◆ **What needs to be done**
In the data below, which lines contain "turquoise"? List them by copying each one.
──────── Material provided ────────
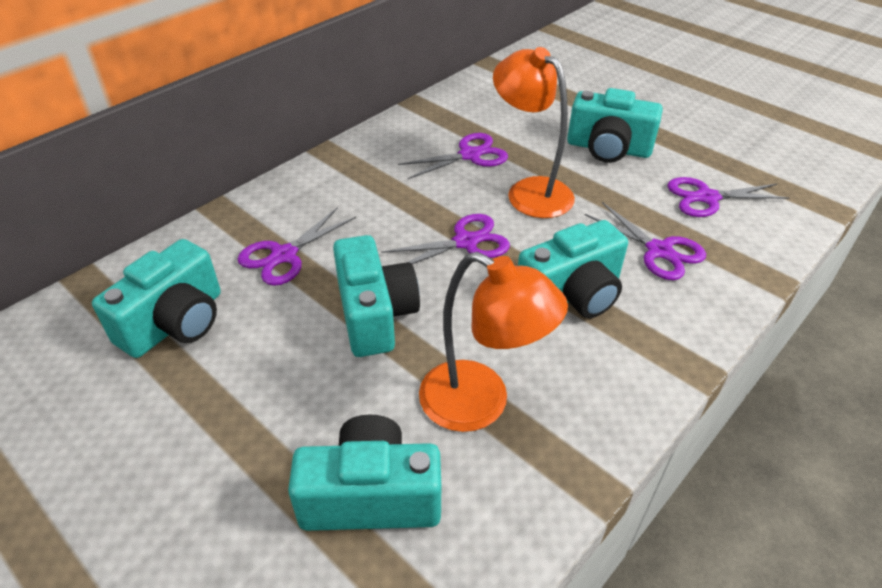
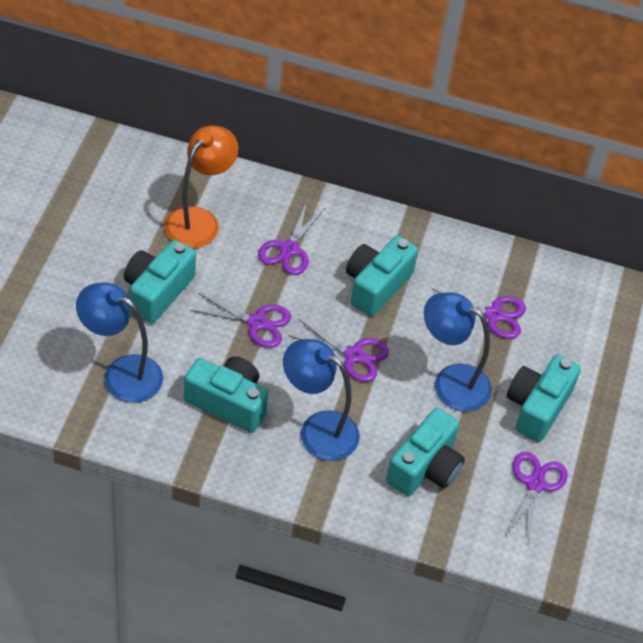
blue lamp: 0 -> 3
orange lamp: 2 -> 1

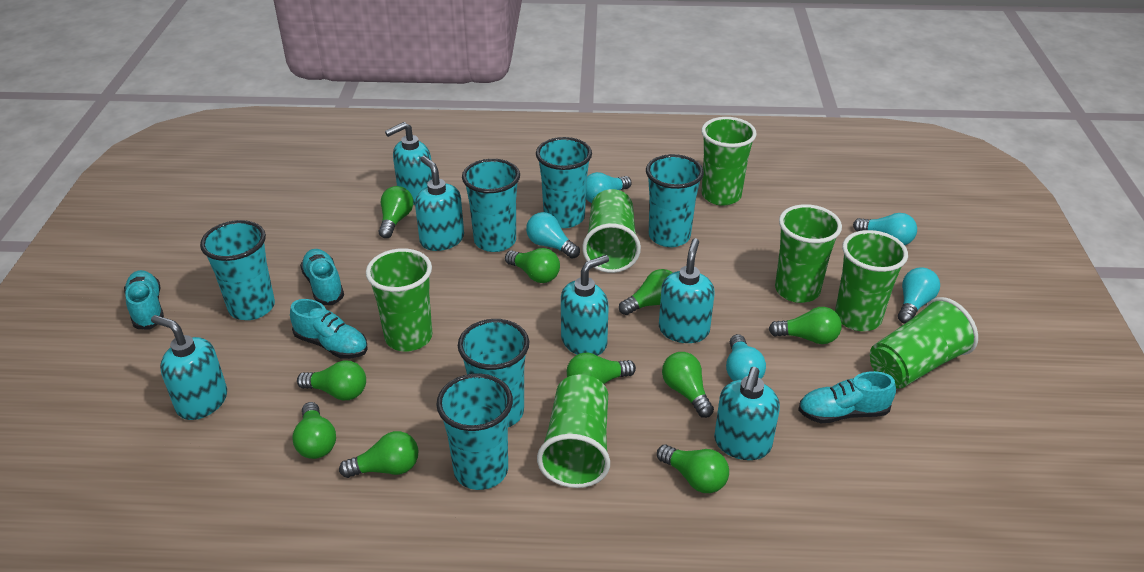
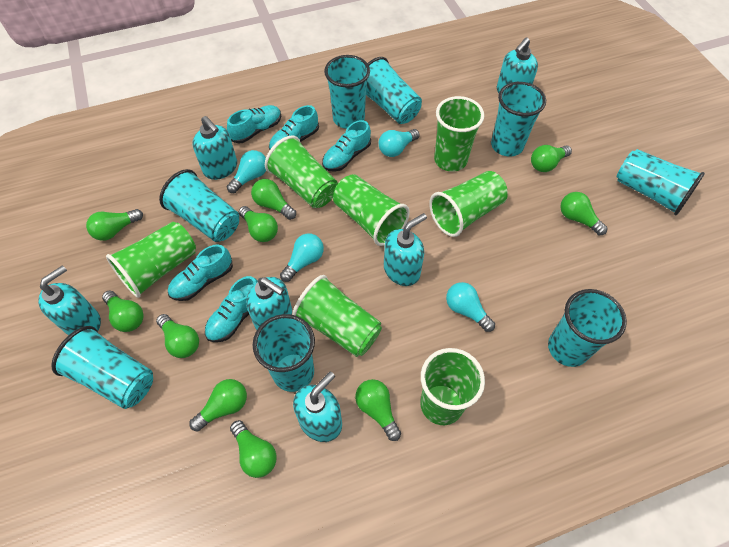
turquoise cup: 6 -> 8
turquoise light bulb: 5 -> 4
turquoise shoe: 4 -> 5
────────
◆ **Response box**
turquoise cup: 6 -> 8
turquoise light bulb: 5 -> 4
turquoise shoe: 4 -> 5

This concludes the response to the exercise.